### WORK TASK
Where "dumbbell" appears in a line of the entries below, that line should be copied.

(RECORDS SUPPLIED begins)

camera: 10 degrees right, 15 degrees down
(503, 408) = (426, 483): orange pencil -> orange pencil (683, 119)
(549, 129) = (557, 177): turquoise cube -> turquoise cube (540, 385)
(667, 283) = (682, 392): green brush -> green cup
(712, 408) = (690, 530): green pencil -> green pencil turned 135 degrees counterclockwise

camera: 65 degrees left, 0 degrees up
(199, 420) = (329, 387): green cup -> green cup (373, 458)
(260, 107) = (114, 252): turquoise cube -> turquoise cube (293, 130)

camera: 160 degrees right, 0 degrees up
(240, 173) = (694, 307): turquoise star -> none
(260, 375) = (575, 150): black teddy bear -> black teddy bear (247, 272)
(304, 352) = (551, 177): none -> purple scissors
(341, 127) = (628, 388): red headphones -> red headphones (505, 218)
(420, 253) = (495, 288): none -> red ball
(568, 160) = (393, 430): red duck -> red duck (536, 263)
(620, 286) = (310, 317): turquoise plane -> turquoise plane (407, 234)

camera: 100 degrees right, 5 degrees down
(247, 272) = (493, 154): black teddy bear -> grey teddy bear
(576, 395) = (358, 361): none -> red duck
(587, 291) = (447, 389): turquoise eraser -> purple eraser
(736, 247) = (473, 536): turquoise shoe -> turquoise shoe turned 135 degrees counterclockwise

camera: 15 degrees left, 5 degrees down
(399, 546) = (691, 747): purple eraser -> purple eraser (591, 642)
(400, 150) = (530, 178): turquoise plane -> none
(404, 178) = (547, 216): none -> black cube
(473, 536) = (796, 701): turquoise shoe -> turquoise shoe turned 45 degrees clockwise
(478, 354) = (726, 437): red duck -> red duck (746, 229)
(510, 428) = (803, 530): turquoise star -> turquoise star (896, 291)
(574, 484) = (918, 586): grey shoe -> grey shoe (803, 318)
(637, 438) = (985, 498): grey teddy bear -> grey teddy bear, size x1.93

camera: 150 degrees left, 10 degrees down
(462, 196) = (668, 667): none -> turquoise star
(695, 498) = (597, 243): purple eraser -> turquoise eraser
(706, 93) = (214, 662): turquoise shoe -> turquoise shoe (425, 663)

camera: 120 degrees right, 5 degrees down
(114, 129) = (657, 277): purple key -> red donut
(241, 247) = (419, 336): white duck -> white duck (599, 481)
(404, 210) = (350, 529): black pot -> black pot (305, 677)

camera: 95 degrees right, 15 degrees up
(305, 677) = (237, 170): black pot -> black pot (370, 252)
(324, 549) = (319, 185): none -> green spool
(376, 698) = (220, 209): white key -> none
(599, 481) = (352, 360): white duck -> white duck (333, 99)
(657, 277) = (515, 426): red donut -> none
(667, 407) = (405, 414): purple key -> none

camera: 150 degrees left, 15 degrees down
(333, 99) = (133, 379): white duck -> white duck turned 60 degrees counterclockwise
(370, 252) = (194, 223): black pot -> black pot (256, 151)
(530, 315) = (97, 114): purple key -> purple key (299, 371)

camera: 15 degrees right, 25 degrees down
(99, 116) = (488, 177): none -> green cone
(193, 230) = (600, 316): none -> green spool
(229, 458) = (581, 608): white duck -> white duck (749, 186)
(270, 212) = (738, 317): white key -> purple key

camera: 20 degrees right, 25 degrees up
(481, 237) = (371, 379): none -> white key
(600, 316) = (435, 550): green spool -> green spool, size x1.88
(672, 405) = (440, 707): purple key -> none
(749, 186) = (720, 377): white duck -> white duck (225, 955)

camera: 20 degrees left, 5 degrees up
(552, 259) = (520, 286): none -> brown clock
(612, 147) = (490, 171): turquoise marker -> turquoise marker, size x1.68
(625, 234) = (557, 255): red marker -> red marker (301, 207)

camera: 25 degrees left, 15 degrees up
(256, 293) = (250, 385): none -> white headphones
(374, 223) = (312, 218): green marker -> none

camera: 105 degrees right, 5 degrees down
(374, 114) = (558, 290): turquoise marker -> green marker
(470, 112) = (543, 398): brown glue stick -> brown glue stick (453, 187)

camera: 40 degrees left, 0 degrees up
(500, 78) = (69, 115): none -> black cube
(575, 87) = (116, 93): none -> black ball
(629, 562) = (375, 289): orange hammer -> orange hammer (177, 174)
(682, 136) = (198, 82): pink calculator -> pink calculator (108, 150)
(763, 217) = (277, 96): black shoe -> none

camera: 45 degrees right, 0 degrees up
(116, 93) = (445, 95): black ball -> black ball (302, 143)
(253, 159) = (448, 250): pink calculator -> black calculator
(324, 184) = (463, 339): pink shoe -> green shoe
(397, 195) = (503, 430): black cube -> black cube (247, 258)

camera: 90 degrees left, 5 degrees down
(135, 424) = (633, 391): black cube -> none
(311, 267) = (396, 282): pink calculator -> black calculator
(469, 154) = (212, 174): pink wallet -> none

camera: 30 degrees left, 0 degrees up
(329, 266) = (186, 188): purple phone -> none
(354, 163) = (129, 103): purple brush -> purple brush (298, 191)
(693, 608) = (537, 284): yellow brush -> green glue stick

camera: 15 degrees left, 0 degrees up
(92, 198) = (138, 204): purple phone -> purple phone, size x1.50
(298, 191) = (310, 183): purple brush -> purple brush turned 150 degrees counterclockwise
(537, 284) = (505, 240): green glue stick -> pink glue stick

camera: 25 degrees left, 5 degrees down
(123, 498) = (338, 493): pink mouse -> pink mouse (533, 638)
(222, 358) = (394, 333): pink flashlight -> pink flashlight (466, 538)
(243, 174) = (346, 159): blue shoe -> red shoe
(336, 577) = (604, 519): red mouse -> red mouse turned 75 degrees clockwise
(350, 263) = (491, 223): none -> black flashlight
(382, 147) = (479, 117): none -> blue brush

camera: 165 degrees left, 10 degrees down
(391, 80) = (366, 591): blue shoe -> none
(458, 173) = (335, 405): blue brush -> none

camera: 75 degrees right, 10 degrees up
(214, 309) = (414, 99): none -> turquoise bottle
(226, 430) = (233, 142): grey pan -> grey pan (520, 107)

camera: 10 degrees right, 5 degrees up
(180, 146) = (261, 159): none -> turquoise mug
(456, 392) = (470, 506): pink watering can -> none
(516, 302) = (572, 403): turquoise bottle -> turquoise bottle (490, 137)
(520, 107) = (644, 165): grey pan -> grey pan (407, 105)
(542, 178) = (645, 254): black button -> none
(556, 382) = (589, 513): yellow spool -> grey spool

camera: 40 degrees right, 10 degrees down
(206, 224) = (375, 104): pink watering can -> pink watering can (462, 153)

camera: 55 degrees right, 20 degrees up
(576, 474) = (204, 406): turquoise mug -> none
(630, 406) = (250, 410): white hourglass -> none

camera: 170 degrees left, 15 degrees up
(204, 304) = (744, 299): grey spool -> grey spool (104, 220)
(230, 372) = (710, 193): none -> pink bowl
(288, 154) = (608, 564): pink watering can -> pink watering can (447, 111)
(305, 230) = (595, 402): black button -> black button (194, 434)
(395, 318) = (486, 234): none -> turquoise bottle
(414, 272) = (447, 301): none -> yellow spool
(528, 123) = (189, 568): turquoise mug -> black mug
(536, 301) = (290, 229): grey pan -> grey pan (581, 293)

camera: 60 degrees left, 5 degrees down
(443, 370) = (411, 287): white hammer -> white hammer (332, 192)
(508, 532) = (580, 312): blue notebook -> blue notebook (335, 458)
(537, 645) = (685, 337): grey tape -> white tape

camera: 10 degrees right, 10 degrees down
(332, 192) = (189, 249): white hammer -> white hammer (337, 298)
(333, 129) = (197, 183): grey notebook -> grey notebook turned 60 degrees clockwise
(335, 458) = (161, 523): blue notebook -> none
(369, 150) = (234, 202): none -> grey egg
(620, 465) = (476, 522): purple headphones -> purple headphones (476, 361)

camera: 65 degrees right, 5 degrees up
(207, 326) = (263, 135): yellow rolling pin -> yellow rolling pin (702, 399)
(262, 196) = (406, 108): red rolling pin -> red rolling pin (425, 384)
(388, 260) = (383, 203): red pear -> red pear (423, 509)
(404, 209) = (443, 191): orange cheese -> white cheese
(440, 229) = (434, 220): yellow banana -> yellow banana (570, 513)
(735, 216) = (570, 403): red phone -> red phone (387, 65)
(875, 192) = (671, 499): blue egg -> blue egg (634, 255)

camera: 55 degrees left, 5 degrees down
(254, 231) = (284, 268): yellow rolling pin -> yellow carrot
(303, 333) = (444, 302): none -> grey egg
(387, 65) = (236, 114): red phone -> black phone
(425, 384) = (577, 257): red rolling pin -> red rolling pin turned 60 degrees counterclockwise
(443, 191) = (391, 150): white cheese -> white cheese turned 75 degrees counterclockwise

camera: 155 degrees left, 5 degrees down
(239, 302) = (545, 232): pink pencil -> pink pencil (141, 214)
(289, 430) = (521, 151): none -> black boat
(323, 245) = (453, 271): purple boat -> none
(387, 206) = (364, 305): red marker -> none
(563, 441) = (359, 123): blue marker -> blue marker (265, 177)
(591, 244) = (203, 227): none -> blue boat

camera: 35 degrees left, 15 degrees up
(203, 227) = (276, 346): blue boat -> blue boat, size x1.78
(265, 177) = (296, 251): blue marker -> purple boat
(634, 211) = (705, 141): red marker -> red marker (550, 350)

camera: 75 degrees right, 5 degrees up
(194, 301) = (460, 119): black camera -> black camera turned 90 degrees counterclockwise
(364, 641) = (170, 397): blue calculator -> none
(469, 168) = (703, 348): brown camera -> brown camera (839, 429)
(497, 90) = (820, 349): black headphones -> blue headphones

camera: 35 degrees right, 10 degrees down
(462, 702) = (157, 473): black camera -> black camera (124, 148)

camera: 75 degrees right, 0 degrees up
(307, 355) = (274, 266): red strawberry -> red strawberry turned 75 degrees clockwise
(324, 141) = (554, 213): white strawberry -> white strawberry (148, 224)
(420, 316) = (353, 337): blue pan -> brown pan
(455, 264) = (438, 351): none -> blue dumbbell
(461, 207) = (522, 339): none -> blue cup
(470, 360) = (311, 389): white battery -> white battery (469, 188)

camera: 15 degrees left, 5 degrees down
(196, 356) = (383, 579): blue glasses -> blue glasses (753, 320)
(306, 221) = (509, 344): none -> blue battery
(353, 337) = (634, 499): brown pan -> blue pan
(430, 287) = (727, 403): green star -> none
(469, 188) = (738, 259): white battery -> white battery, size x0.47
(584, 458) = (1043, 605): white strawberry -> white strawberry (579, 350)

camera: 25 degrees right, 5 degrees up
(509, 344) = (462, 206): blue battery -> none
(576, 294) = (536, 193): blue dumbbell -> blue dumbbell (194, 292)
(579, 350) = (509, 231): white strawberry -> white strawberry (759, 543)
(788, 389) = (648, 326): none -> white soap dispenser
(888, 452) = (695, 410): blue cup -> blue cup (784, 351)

(RECORDS SUPPLIED ends)

### WORKED SOLUTION
(455, 264) = (438, 351): none -> blue dumbbell
(576, 294) = (536, 193): blue dumbbell -> blue dumbbell (194, 292)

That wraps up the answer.